Data for this exercise Start Marker

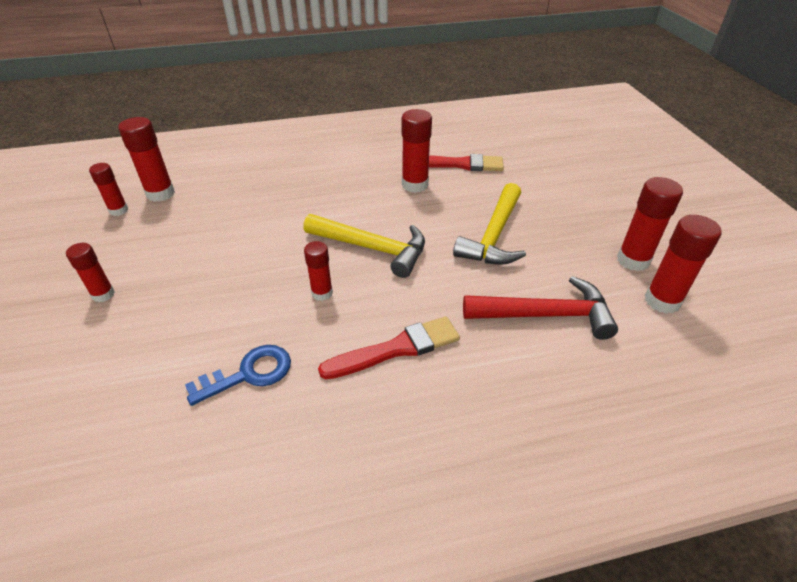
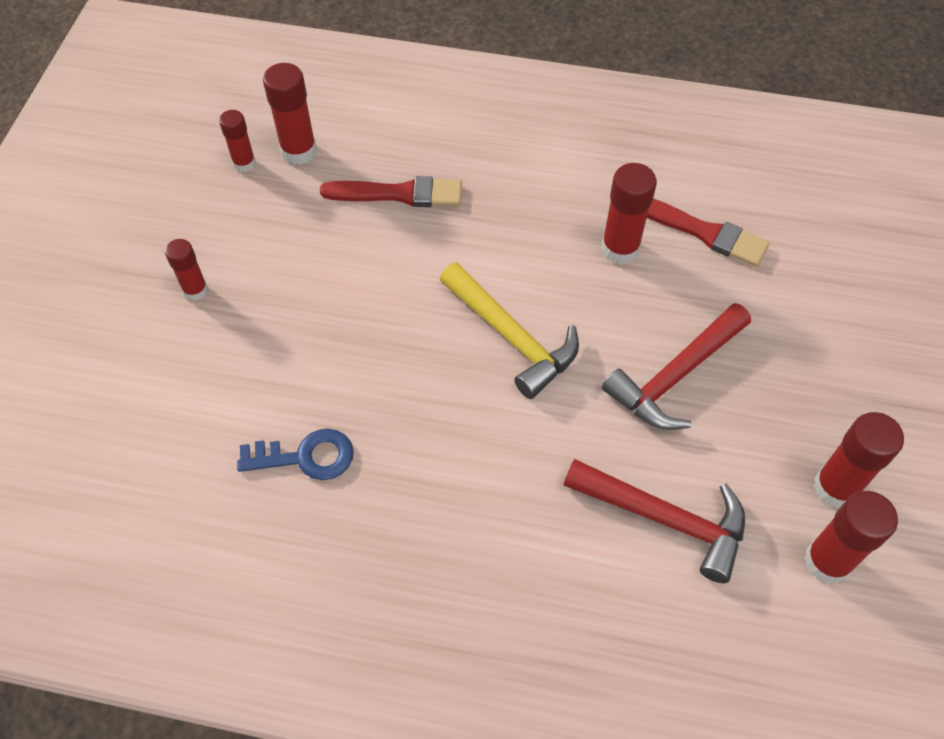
camera: 25 degrees right, 15 degrees up
(322, 293) = (423, 381): red glue stick -> none
(396, 349) = (470, 491): red brush -> red brush (399, 194)
(494, 235) = (675, 376): yellow hammer -> red hammer

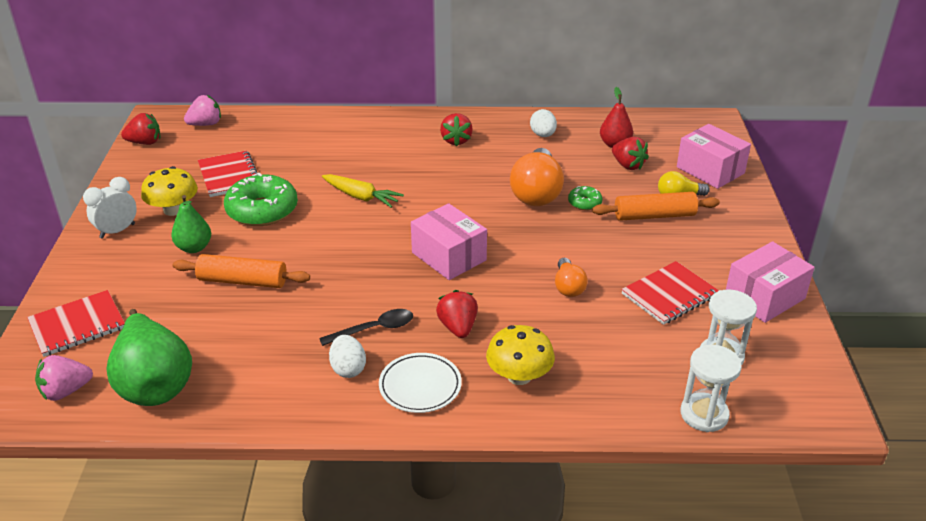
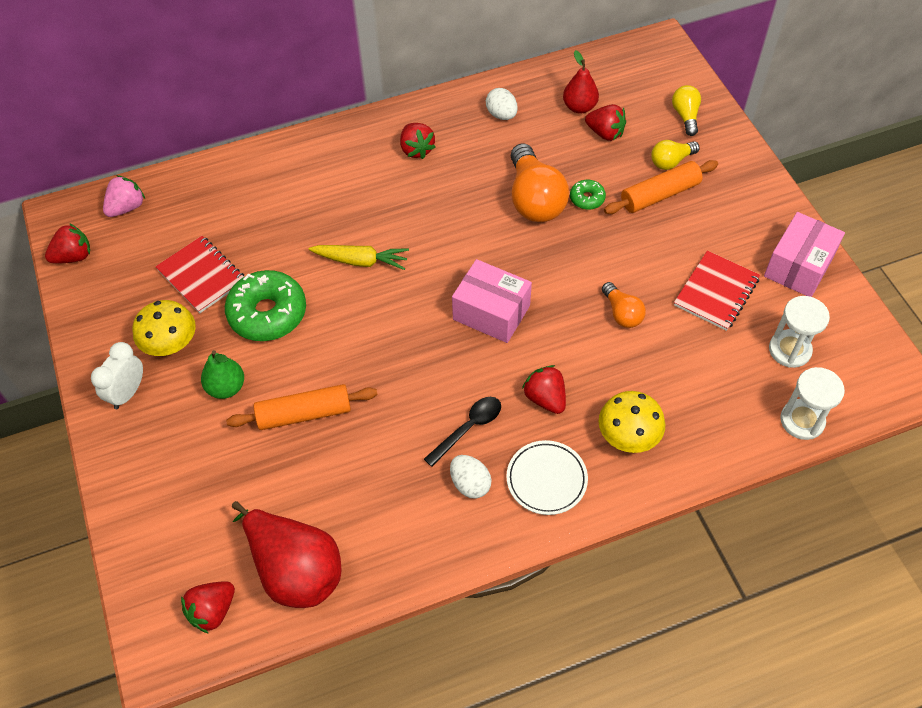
camera: 20 degrees left, 20 degrees up
(66, 391) = (212, 611): pink strawberry -> red strawberry
(77, 325) = (169, 529): red notebook -> none
(154, 384) = (295, 570): green pear -> red pear
(710, 170) = (685, 116): pink box -> yellow light bulb

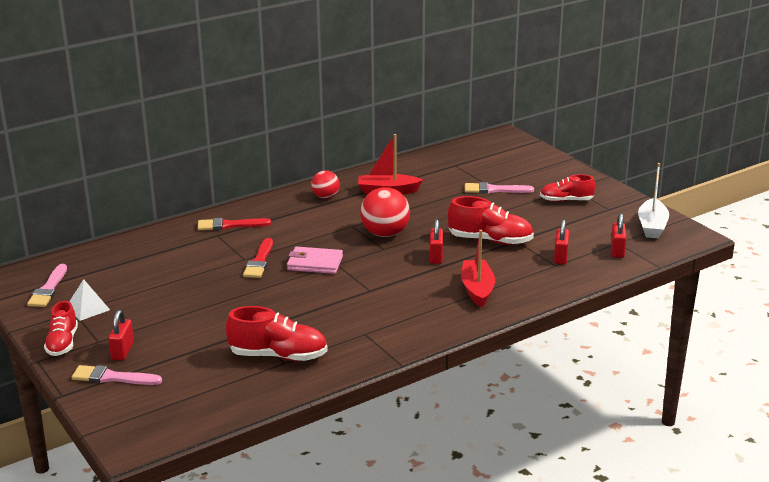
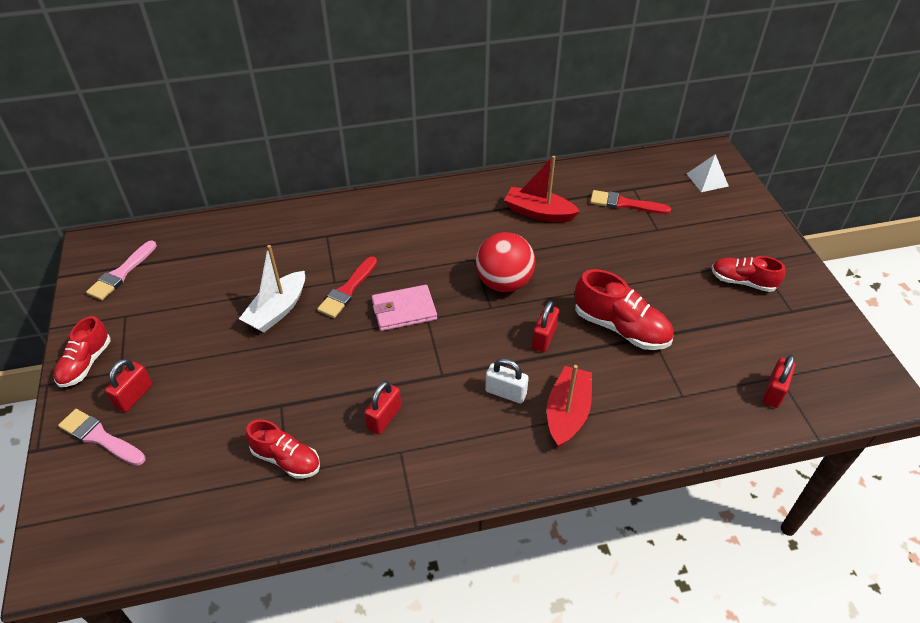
camera: 20 degrees right, 20 degrees up
(87, 308) = (140, 314): white pyramid -> white pyramid (707, 179)
(229, 225) = (346, 224): red brush -> red brush (625, 204)
(278, 356) = (286, 459): red shoe -> red shoe, size x0.66
(315, 263) = (404, 310): pink wallet -> pink wallet turned 45 degrees counterclockwise
(325, 197) = (467, 205): red ball -> none
(425, 289) = (505, 392): none -> white padlock
(494, 190) = (662, 241): pink brush -> none
(560, 257) = (695, 383): red padlock -> red padlock (384, 418)
(652, 226) = (837, 358): white boat -> white boat (277, 310)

Data for this exercise End Marker

* Activity
Find the lines above that contain the word "degrees" and copy each one.

* Answer for this exercise
camera: 25 degrees right, 15 degrees up
camera: 20 degrees left, 20 degrees up
camera: 20 degrees right, 20 degrees up
(315, 263) = (404, 310): pink wallet -> pink wallet turned 45 degrees counterclockwise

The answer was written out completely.